● Work to be completed
Print every entry exactly once more, omitting each picture.

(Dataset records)
● ● ●

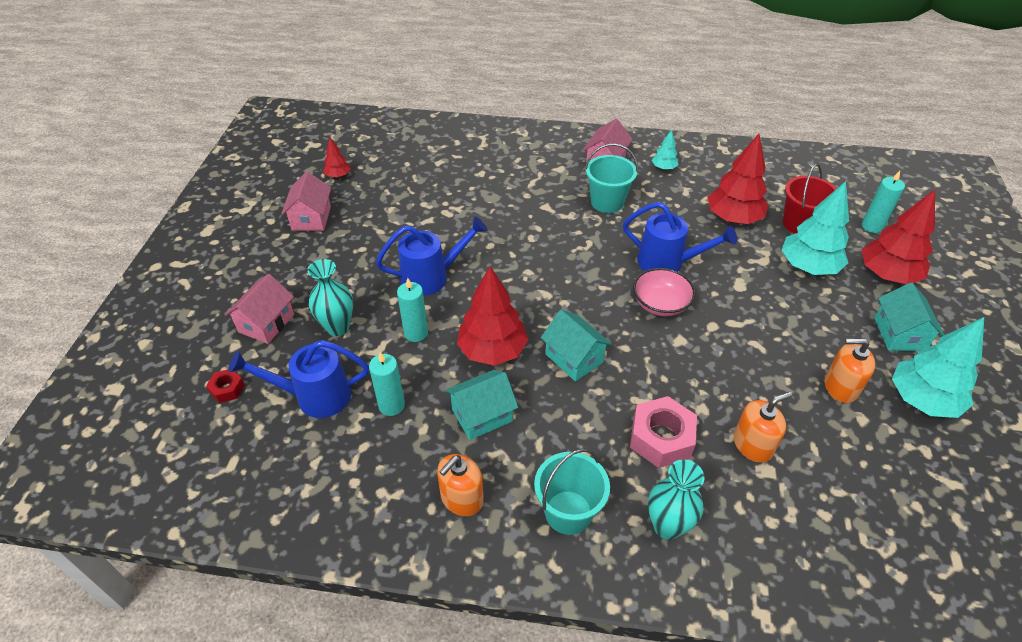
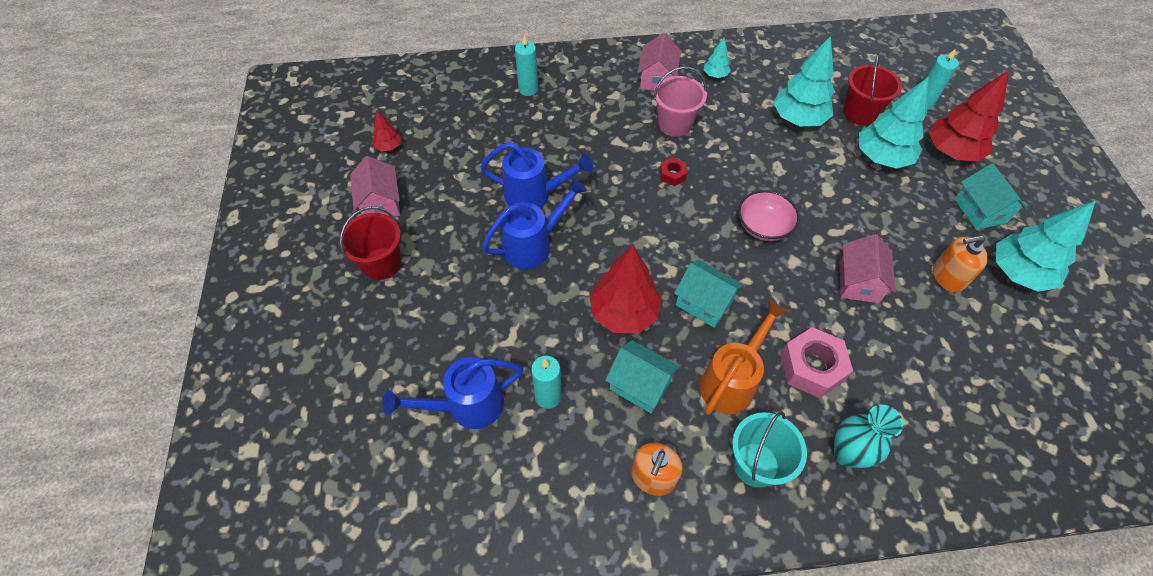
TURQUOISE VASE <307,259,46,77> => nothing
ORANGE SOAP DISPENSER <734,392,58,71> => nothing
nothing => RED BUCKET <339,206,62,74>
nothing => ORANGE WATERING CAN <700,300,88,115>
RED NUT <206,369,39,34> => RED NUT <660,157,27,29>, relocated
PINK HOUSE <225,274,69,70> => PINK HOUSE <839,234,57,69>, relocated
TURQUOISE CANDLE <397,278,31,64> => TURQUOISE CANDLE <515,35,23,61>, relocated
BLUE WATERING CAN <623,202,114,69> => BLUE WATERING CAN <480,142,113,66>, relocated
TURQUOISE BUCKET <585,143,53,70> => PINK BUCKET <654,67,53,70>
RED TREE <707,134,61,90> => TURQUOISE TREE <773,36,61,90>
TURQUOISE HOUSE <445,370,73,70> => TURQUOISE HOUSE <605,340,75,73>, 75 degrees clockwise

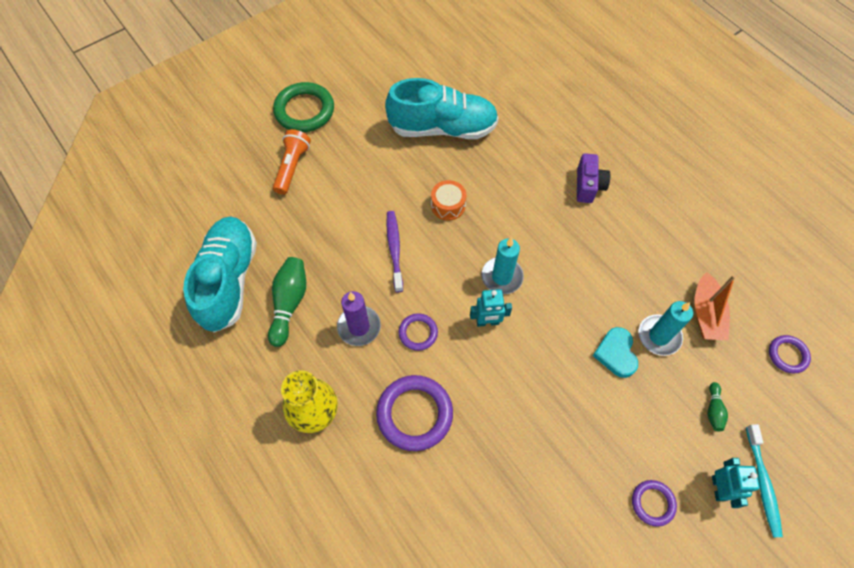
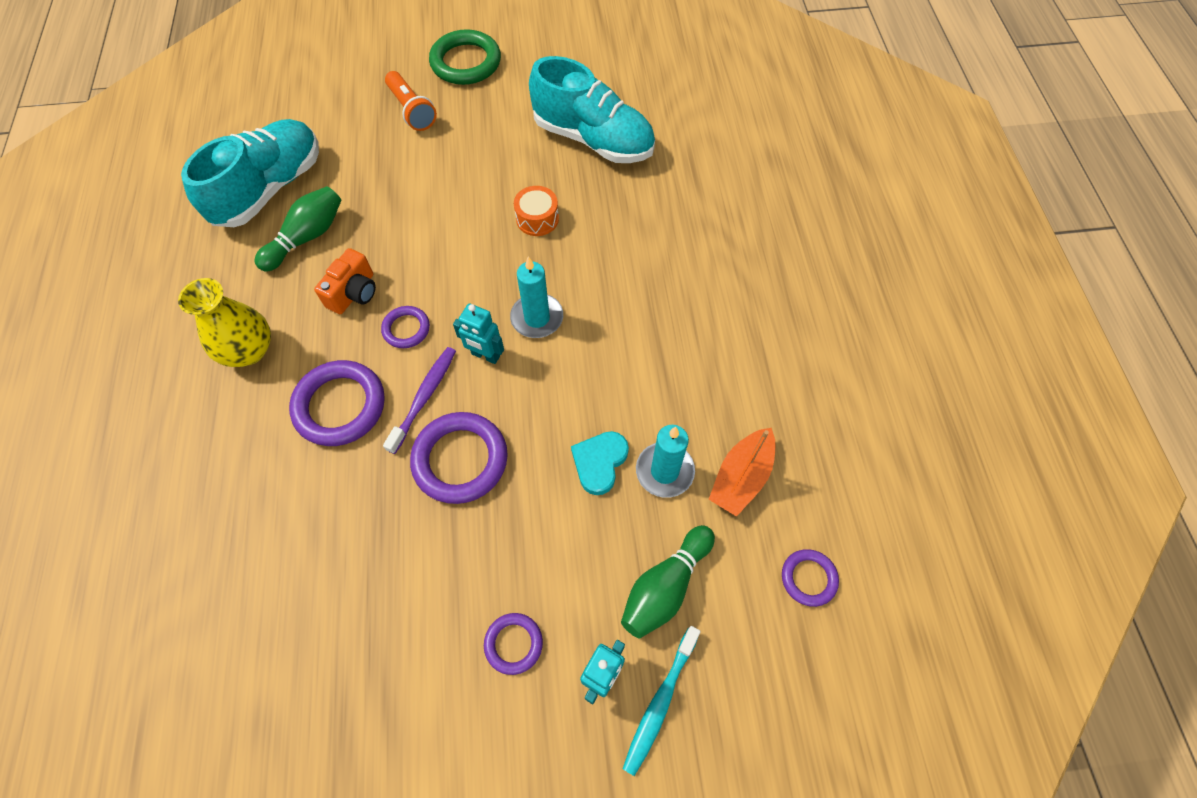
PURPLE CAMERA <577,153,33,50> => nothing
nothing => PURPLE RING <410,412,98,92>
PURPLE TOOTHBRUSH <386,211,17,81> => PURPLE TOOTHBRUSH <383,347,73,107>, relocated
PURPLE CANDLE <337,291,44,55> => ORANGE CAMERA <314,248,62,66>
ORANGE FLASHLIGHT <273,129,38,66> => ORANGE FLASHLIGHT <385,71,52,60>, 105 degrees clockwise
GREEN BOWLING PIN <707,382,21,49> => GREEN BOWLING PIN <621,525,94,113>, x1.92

● ● ●

● Response to the exercise
TURQUOISE VASE <307,259,46,77> => nothing
ORANGE SOAP DISPENSER <734,392,58,71> => nothing
nothing => RED BUCKET <339,206,62,74>
nothing => ORANGE WATERING CAN <700,300,88,115>
RED NUT <206,369,39,34> => RED NUT <660,157,27,29>, relocated
PINK HOUSE <225,274,69,70> => PINK HOUSE <839,234,57,69>, relocated
TURQUOISE CANDLE <397,278,31,64> => TURQUOISE CANDLE <515,35,23,61>, relocated
BLUE WATERING CAN <623,202,114,69> => BLUE WATERING CAN <480,142,113,66>, relocated
TURQUOISE BUCKET <585,143,53,70> => PINK BUCKET <654,67,53,70>
RED TREE <707,134,61,90> => TURQUOISE TREE <773,36,61,90>
TURQUOISE HOUSE <445,370,73,70> => TURQUOISE HOUSE <605,340,75,73>, 75 degrees clockwise

PURPLE CAMERA <577,153,33,50> => nothing
nothing => PURPLE RING <410,412,98,92>
PURPLE TOOTHBRUSH <386,211,17,81> => PURPLE TOOTHBRUSH <383,347,73,107>, relocated
PURPLE CANDLE <337,291,44,55> => ORANGE CAMERA <314,248,62,66>
ORANGE FLASHLIGHT <273,129,38,66> => ORANGE FLASHLIGHT <385,71,52,60>, 105 degrees clockwise
GREEN BOWLING PIN <707,382,21,49> => GREEN BOWLING PIN <621,525,94,113>, x1.92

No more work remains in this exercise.